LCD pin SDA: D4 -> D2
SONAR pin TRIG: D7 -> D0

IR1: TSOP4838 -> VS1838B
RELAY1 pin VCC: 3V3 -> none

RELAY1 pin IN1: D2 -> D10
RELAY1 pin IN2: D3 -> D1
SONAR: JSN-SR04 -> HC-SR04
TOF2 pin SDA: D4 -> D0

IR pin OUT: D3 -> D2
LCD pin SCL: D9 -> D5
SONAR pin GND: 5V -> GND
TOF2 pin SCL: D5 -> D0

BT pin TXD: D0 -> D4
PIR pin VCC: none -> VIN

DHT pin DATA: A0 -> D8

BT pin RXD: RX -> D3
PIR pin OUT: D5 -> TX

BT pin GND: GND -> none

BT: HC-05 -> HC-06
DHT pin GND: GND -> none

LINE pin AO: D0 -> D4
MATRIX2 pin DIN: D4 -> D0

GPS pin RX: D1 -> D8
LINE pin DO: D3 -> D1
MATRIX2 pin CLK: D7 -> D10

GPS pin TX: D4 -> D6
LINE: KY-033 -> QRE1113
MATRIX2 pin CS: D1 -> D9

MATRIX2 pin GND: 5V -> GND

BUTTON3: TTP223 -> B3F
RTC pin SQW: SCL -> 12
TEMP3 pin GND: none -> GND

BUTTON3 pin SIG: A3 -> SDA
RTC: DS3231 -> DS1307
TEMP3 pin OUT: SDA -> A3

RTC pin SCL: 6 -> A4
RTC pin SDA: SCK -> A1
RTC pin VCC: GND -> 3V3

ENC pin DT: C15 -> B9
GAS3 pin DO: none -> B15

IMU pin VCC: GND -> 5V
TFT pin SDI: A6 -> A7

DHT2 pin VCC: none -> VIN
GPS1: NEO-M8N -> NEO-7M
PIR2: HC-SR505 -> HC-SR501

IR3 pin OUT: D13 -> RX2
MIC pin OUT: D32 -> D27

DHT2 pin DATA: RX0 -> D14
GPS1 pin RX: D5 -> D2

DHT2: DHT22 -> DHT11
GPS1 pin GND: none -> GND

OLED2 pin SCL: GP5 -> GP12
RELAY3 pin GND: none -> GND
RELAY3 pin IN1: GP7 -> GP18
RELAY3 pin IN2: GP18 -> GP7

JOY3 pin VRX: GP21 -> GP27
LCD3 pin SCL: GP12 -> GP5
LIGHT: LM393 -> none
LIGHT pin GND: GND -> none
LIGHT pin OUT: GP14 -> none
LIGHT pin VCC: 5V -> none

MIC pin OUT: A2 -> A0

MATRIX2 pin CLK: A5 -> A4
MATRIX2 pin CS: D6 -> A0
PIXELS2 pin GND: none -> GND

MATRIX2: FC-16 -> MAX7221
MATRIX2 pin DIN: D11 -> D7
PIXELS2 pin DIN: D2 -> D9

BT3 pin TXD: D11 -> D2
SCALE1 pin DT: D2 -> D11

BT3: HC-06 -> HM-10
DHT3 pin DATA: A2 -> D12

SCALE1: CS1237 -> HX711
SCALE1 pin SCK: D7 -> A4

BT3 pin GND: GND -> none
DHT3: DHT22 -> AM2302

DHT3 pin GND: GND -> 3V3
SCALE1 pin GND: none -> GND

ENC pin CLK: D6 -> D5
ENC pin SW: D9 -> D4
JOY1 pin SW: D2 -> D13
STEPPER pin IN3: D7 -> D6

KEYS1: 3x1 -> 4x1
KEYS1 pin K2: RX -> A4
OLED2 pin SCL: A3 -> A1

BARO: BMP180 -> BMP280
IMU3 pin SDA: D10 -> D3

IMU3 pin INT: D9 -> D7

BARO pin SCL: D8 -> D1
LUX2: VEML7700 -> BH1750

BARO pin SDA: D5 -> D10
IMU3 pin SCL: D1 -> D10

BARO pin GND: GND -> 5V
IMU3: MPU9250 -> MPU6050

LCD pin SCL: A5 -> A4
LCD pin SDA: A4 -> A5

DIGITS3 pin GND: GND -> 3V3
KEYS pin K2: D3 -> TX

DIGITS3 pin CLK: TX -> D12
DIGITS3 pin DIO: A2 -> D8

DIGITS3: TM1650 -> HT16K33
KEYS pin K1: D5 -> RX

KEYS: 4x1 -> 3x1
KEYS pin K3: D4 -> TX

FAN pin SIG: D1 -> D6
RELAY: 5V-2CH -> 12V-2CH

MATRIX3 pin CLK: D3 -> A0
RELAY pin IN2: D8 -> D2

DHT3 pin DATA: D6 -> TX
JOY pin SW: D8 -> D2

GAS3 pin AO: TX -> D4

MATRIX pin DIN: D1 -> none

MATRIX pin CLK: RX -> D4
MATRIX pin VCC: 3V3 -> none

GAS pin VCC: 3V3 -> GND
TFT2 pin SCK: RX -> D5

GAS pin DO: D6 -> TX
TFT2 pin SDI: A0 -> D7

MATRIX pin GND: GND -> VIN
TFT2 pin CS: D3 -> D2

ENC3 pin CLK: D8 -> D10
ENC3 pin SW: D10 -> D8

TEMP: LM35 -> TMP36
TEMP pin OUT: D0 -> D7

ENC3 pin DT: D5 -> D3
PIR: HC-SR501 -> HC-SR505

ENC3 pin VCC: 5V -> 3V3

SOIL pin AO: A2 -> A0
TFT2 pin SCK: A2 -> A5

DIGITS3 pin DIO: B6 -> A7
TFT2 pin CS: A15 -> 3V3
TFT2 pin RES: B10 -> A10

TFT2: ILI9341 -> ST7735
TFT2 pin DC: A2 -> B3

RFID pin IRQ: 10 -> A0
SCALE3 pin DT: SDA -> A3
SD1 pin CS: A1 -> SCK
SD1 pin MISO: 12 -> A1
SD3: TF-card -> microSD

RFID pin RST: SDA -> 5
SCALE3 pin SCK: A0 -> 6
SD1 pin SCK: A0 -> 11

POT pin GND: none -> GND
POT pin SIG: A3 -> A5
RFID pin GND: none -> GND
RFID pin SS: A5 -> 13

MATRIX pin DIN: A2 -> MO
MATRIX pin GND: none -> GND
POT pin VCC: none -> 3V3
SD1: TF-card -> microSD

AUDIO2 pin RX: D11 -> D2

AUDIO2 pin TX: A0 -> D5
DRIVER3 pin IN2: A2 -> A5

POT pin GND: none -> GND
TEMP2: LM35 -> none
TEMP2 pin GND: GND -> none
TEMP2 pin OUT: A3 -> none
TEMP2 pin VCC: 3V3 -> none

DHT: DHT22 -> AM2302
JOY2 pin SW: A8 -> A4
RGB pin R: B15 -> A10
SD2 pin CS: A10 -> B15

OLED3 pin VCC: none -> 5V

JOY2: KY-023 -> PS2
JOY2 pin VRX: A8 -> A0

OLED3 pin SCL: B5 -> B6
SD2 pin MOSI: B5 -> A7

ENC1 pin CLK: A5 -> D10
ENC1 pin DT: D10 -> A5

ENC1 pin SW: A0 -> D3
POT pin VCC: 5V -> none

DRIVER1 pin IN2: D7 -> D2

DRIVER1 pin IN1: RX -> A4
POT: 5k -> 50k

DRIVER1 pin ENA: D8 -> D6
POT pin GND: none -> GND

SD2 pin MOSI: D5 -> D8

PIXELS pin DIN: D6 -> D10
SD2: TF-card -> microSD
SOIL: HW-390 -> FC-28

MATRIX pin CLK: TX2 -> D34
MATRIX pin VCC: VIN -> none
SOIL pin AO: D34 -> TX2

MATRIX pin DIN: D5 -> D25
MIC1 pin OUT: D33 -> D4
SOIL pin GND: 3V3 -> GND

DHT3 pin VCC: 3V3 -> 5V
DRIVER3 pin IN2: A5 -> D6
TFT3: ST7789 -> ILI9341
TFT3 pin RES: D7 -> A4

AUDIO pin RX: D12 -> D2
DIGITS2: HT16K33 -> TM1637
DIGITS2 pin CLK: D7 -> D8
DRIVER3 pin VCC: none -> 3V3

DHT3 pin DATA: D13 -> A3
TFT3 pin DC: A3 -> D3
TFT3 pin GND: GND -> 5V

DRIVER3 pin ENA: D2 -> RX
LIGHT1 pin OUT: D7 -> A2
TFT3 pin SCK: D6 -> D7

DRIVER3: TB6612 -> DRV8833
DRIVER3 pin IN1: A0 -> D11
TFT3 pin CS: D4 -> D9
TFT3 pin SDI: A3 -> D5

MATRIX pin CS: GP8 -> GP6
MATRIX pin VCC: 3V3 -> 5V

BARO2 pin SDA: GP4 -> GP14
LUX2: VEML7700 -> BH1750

Exercise:
Copy out word for word each line of the listing, from the very first line down to the line containing "MIC pin OUT: A2 -> A0", and stop after that line.

Exercise solution:
LCD pin SDA: D4 -> D2
SONAR pin TRIG: D7 -> D0

IR1: TSOP4838 -> VS1838B
RELAY1 pin VCC: 3V3 -> none

RELAY1 pin IN1: D2 -> D10
RELAY1 pin IN2: D3 -> D1
SONAR: JSN-SR04 -> HC-SR04
TOF2 pin SDA: D4 -> D0

IR pin OUT: D3 -> D2
LCD pin SCL: D9 -> D5
SONAR pin GND: 5V -> GND
TOF2 pin SCL: D5 -> D0

BT pin TXD: D0 -> D4
PIR pin VCC: none -> VIN

DHT pin DATA: A0 -> D8

BT pin RXD: RX -> D3
PIR pin OUT: D5 -> TX

BT pin GND: GND -> none

BT: HC-05 -> HC-06
DHT pin GND: GND -> none

LINE pin AO: D0 -> D4
MATRIX2 pin DIN: D4 -> D0

GPS pin RX: D1 -> D8
LINE pin DO: D3 -> D1
MATRIX2 pin CLK: D7 -> D10

GPS pin TX: D4 -> D6
LINE: KY-033 -> QRE1113
MATRIX2 pin CS: D1 -> D9

MATRIX2 pin GND: 5V -> GND

BUTTON3: TTP223 -> B3F
RTC pin SQW: SCL -> 12
TEMP3 pin GND: none -> GND

BUTTON3 pin SIG: A3 -> SDA
RTC: DS3231 -> DS1307
TEMP3 pin OUT: SDA -> A3

RTC pin SCL: 6 -> A4
RTC pin SDA: SCK -> A1
RTC pin VCC: GND -> 3V3

ENC pin DT: C15 -> B9
GAS3 pin DO: none -> B15

IMU pin VCC: GND -> 5V
TFT pin SDI: A6 -> A7

DHT2 pin VCC: none -> VIN
GPS1: NEO-M8N -> NEO-7M
PIR2: HC-SR505 -> HC-SR501

IR3 pin OUT: D13 -> RX2
MIC pin OUT: D32 -> D27

DHT2 pin DATA: RX0 -> D14
GPS1 pin RX: D5 -> D2

DHT2: DHT22 -> DHT11
GPS1 pin GND: none -> GND

OLED2 pin SCL: GP5 -> GP12
RELAY3 pin GND: none -> GND
RELAY3 pin IN1: GP7 -> GP18
RELAY3 pin IN2: GP18 -> GP7

JOY3 pin VRX: GP21 -> GP27
LCD3 pin SCL: GP12 -> GP5
LIGHT: LM393 -> none
LIGHT pin GND: GND -> none
LIGHT pin OUT: GP14 -> none
LIGHT pin VCC: 5V -> none

MIC pin OUT: A2 -> A0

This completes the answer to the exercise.